## Records
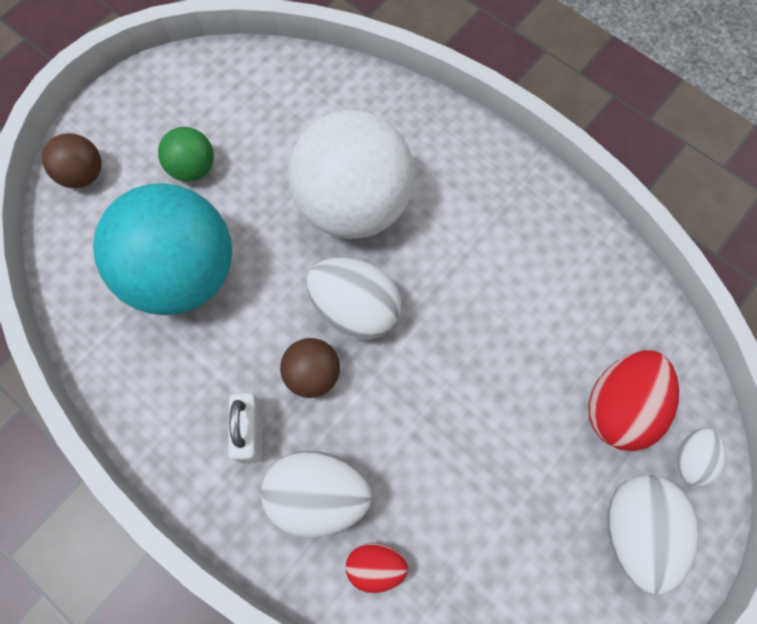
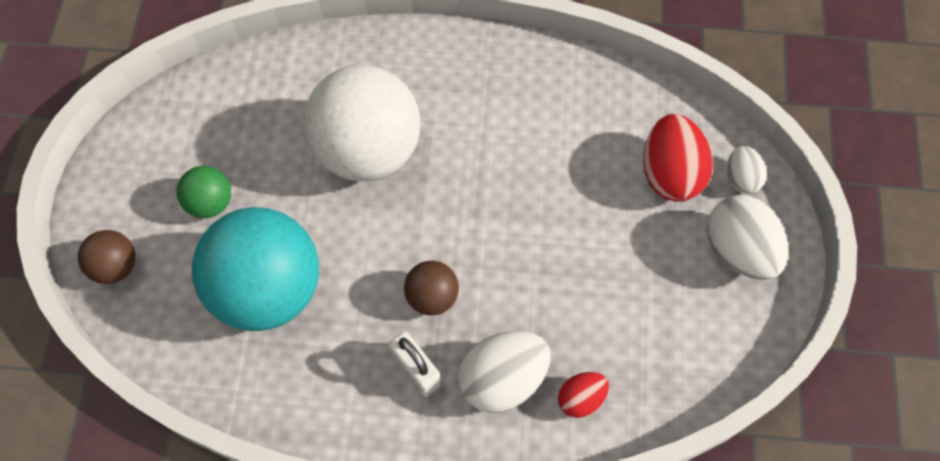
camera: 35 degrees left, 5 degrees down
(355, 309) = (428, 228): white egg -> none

...

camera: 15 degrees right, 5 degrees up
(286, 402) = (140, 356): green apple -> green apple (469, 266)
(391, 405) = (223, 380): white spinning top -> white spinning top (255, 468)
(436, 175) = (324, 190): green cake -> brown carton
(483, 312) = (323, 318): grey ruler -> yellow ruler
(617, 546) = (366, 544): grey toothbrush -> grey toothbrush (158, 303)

## Exercise aim
Your task is to transcribe, with no changes, only the lines of the listing above that lie between the line holding "(436, 175) = (324, 190): green" and the line holding "(617, 546) = (366, 544): grey", inclusive.

## Finished task
(436, 175) = (324, 190): green cake -> brown carton
(483, 312) = (323, 318): grey ruler -> yellow ruler
(617, 546) = (366, 544): grey toothbrush -> grey toothbrush (158, 303)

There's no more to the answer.